> Work task:
Scan the data below and give the number of lines that include the word "AGND", with no other words.

Version comparison data:

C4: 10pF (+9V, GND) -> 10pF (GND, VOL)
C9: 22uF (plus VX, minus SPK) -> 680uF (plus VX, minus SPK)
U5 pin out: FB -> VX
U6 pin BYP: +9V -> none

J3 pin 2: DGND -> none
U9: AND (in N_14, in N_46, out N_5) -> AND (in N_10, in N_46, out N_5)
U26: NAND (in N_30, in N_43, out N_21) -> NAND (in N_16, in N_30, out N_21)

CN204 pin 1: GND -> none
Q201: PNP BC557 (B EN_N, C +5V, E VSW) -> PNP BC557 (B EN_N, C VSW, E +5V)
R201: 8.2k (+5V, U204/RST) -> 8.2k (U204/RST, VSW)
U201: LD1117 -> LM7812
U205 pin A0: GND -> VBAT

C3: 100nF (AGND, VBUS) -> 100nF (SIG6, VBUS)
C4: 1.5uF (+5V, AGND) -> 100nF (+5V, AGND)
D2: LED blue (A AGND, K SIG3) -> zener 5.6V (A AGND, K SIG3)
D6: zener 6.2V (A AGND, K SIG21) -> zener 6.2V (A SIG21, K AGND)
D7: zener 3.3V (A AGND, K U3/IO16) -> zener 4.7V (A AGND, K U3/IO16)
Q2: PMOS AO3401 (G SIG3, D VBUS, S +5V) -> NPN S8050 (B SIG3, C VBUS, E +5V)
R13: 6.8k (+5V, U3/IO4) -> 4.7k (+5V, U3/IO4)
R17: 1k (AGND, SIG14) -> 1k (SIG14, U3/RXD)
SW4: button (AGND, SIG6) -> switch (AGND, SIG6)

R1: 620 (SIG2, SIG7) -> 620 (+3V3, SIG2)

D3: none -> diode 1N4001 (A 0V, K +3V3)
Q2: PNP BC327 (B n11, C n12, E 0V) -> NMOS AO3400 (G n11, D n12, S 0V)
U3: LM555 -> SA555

> Exercise result:
7